Across all the records below, count the lines that hold "ring". State only that figure.

SOURCE MATERIAL |

※

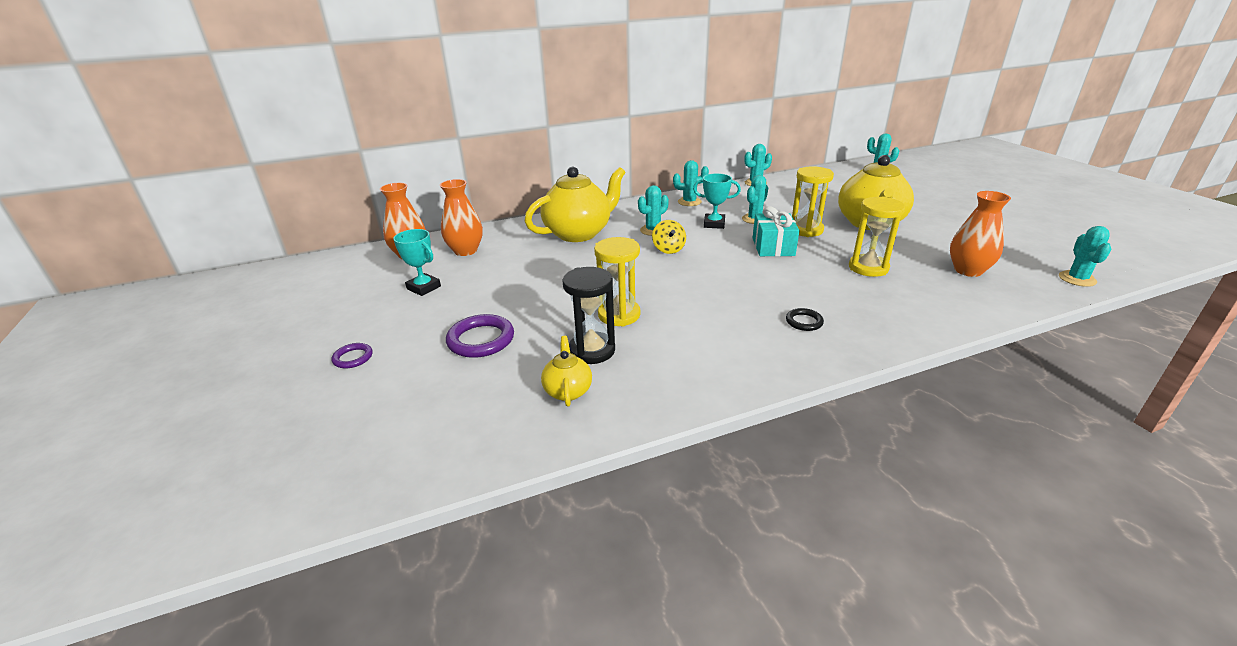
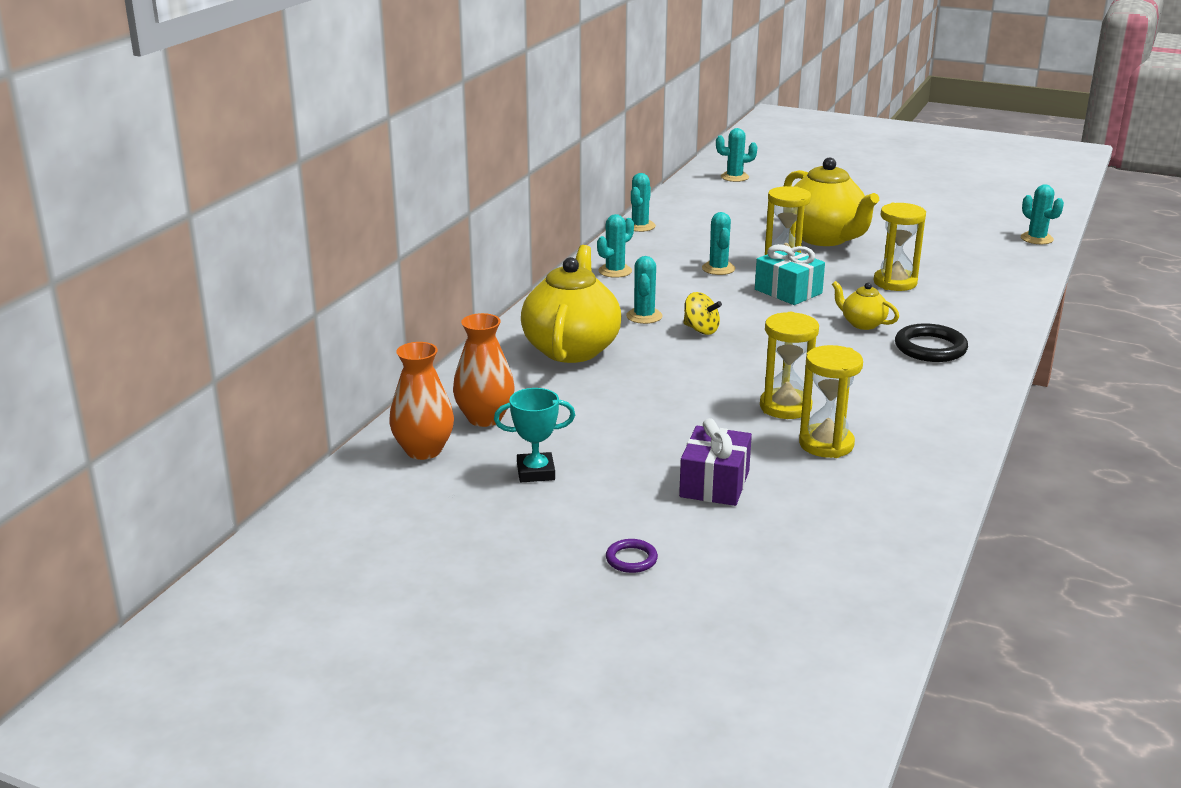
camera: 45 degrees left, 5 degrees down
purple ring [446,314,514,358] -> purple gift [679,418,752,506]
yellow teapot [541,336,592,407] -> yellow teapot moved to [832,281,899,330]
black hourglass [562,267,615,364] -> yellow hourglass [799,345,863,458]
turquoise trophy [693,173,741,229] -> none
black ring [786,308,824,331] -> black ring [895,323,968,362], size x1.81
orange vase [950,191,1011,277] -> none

※

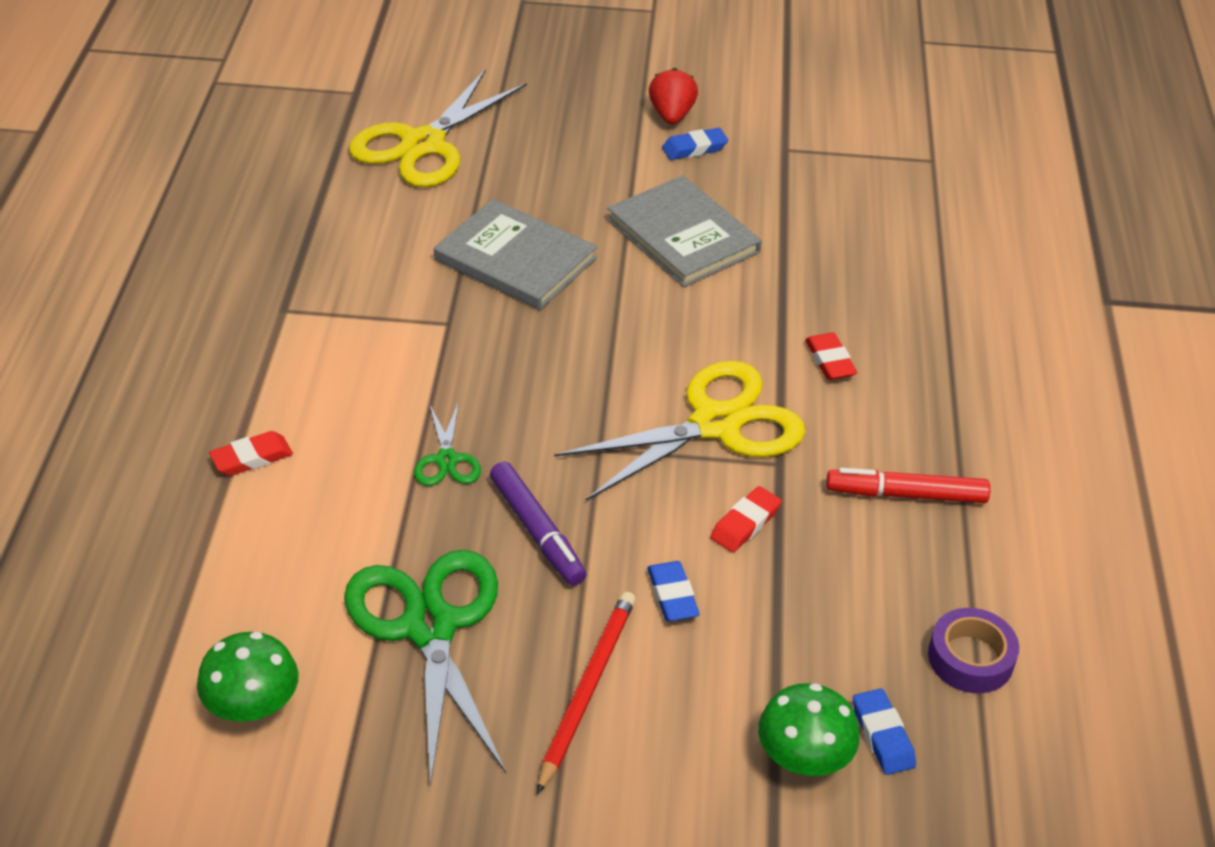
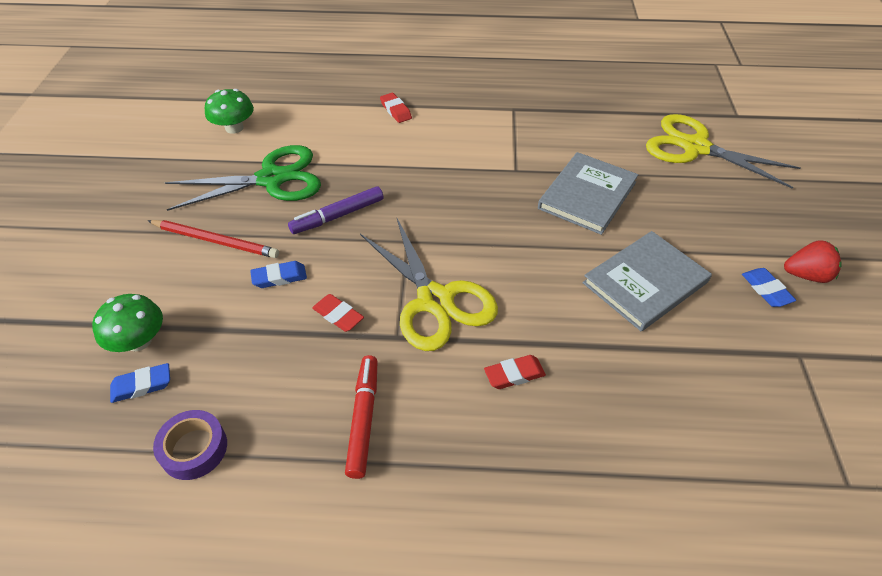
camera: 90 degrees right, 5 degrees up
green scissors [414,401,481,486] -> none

※

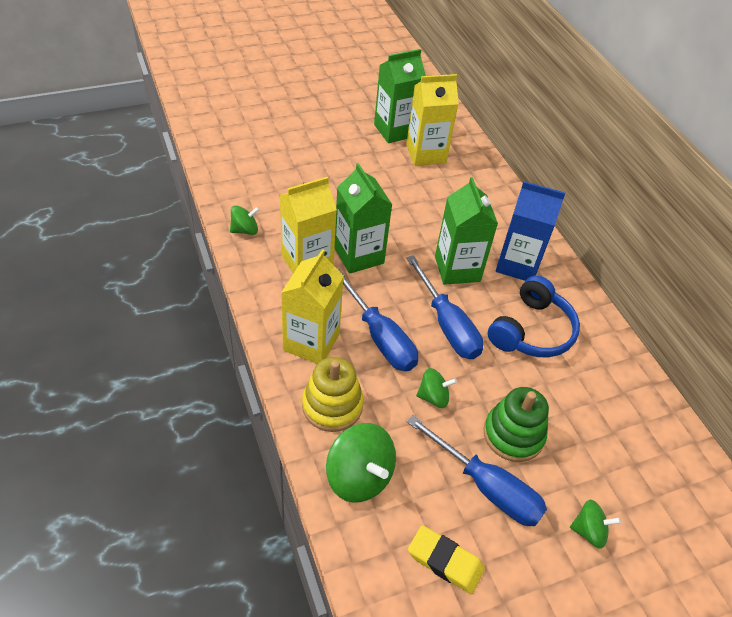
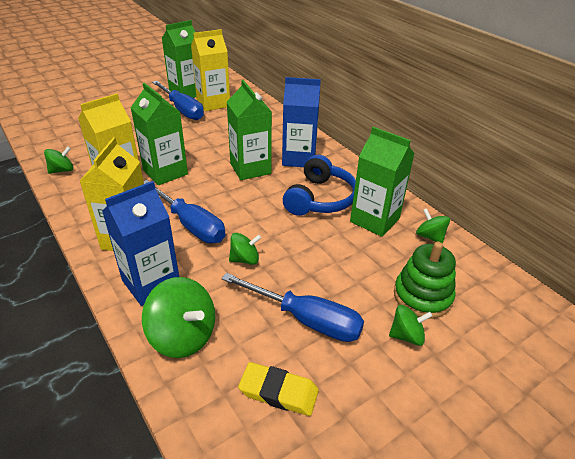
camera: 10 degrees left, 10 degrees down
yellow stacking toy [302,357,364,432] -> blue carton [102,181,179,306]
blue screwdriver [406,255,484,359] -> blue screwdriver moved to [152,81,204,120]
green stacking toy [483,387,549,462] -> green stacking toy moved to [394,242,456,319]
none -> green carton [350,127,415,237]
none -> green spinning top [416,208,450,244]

※

OUTPUT OF THE EXERCISE |
2